• [DIRECTIONS] What you write should be an exact repeat of the lines from the one with "grey shoe: 2 -> 4" through the final line below, minus the pictures.

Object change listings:
'''

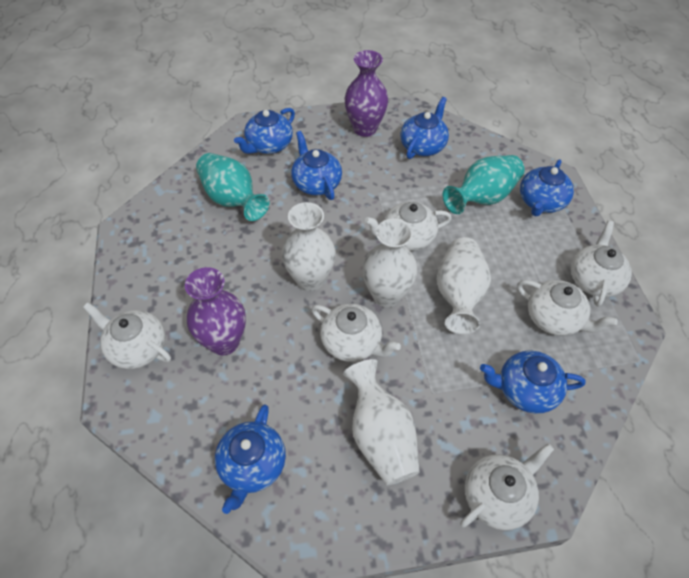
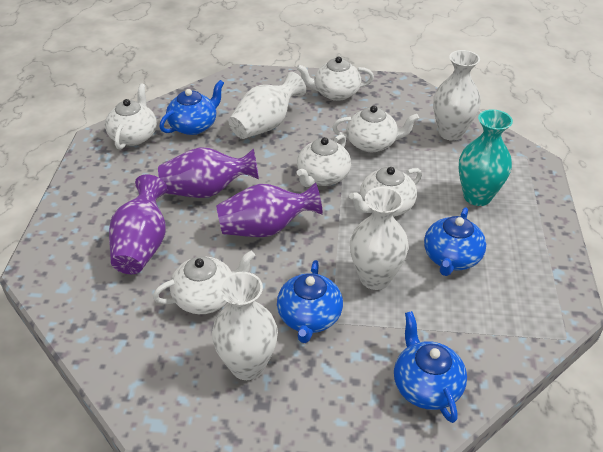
blue teapot: 6 -> 4
purple vase: 2 -> 3
turquoise vase: 2 -> 1

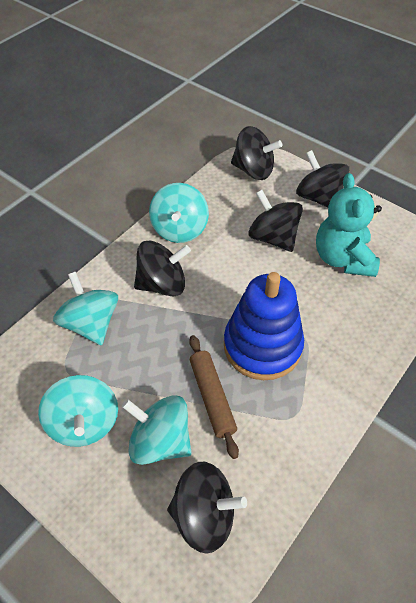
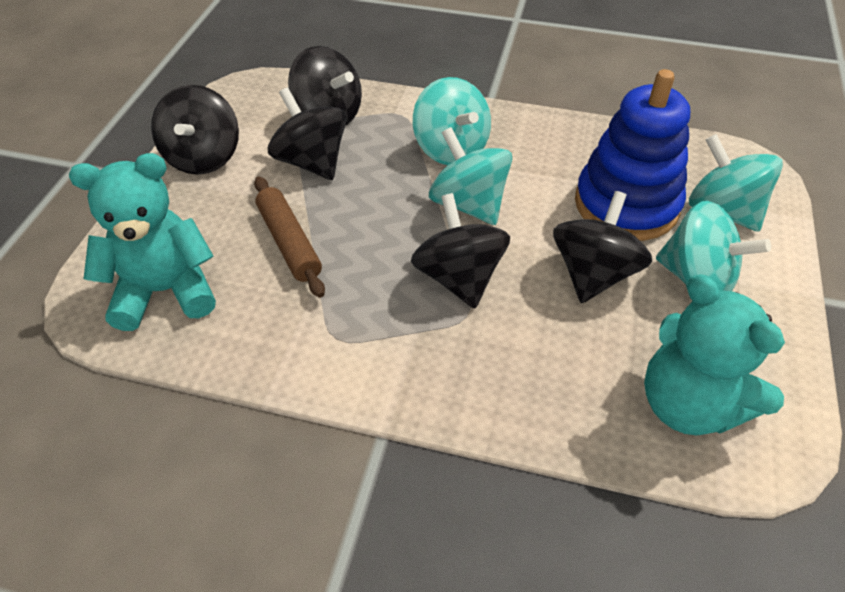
turquoise teddy bear: 1 -> 2

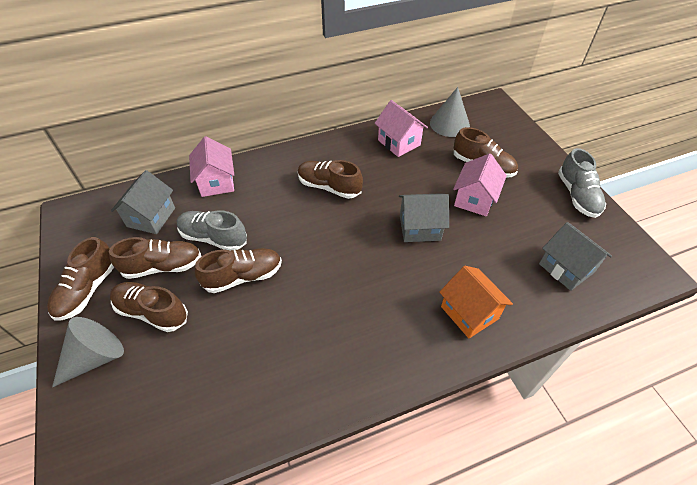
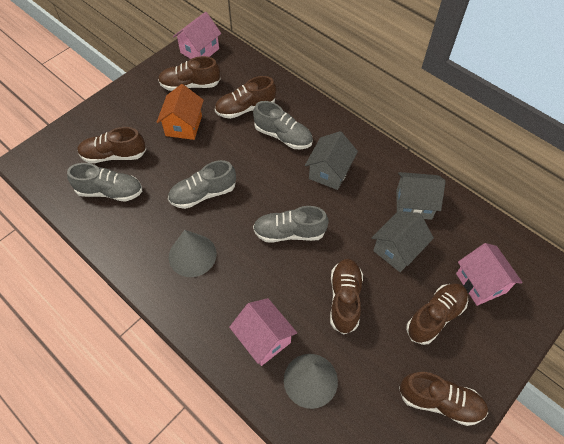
grey shoe: 2 -> 4

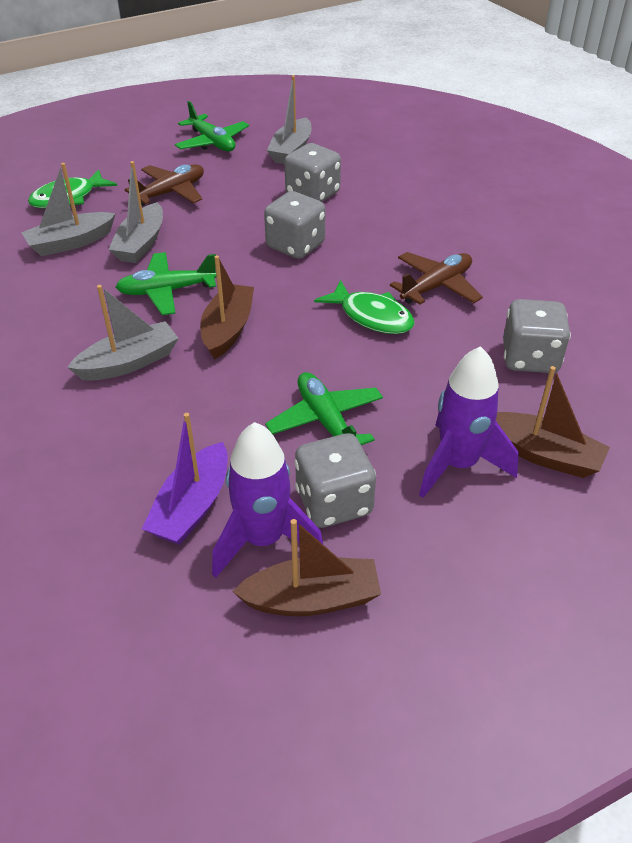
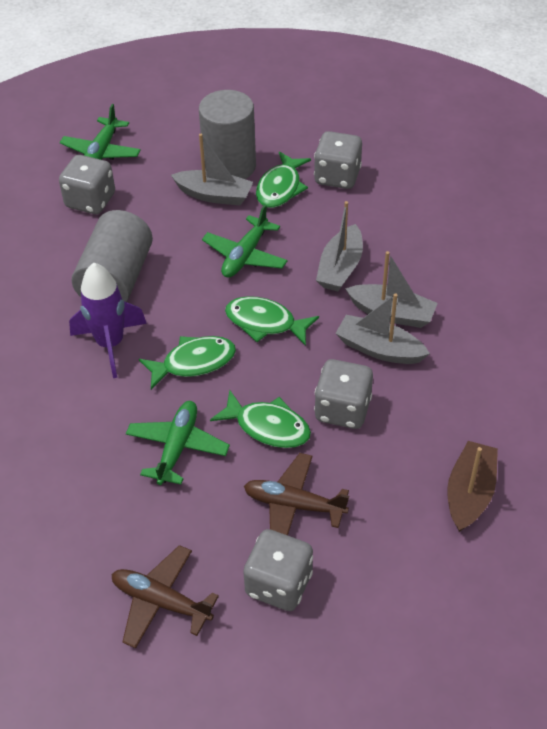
brown boat: 3 -> 1
green fish: 2 -> 4
grey cylinder: 0 -> 2
purple boat: 1 -> 0
purple rocket: 2 -> 1

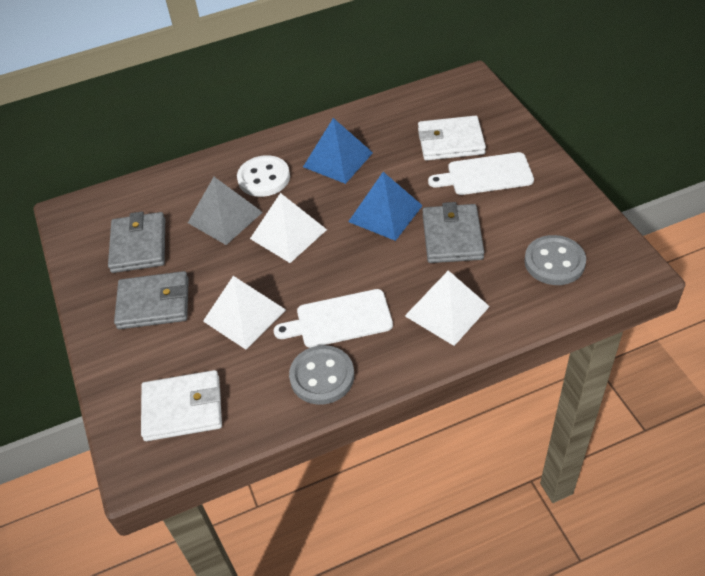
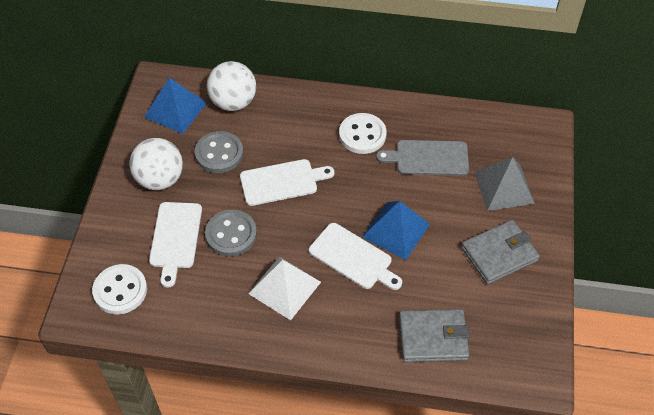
grey cutting board: 0 -> 1
grey wallet: 3 -> 2
white ball: 0 -> 2
white button: 1 -> 2
white cutting board: 2 -> 3
white pyramid: 3 -> 1
white wallet: 2 -> 0

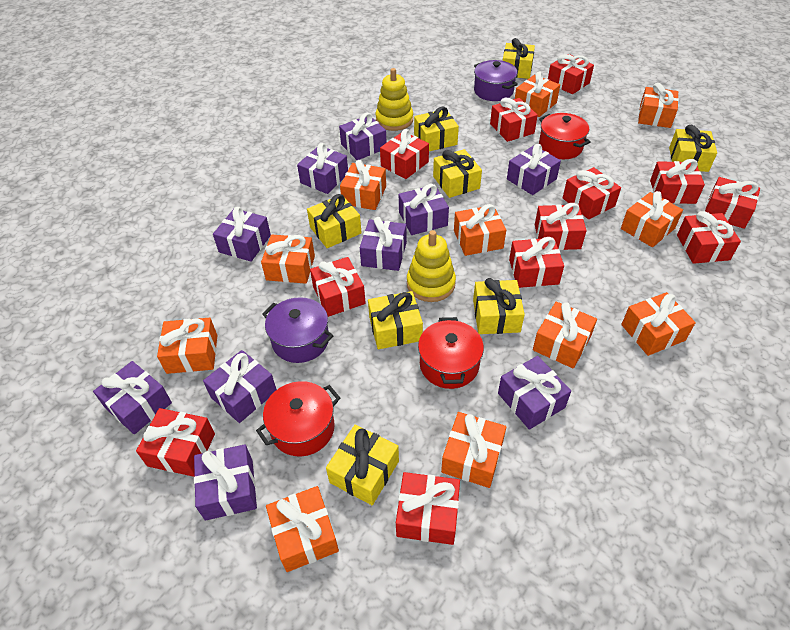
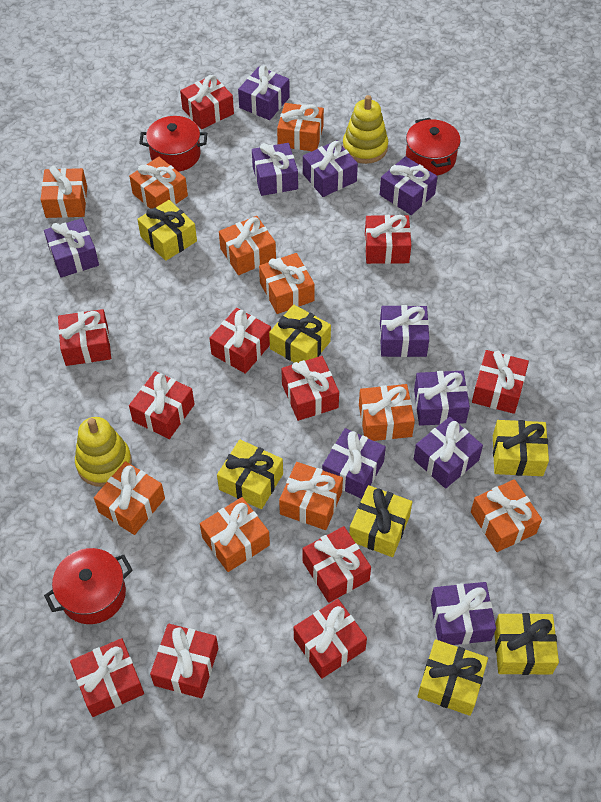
orange gift: 11 -> 10
purple pot: 2 -> 0
red gift: 12 -> 11
yellow gift: 8 -> 7

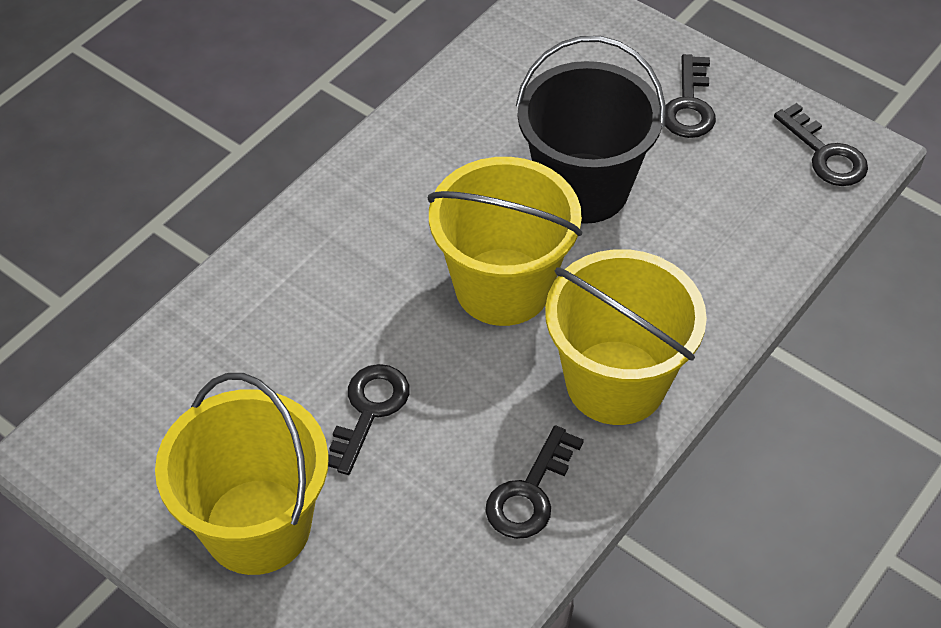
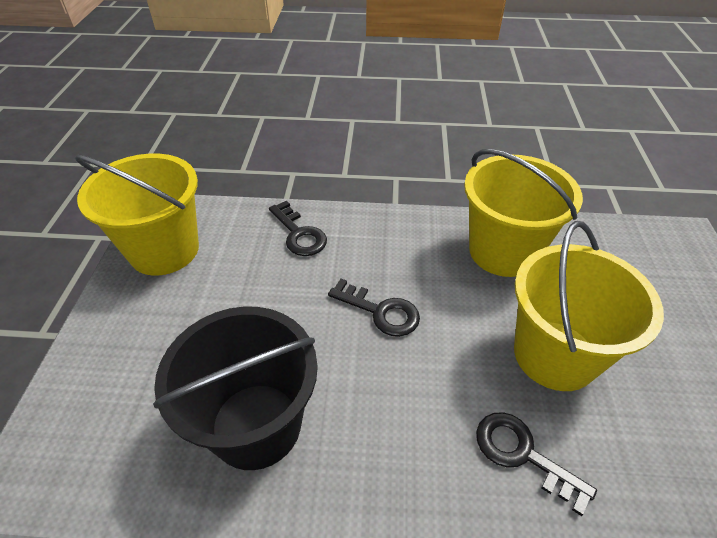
black key: 4 -> 3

'''

• [ANSWER SPACE]
grey shoe: 2 -> 4

brown boat: 3 -> 1
green fish: 2 -> 4
grey cylinder: 0 -> 2
purple boat: 1 -> 0
purple rocket: 2 -> 1

grey cutting board: 0 -> 1
grey wallet: 3 -> 2
white ball: 0 -> 2
white button: 1 -> 2
white cutting board: 2 -> 3
white pyramid: 3 -> 1
white wallet: 2 -> 0

orange gift: 11 -> 10
purple pot: 2 -> 0
red gift: 12 -> 11
yellow gift: 8 -> 7

black key: 4 -> 3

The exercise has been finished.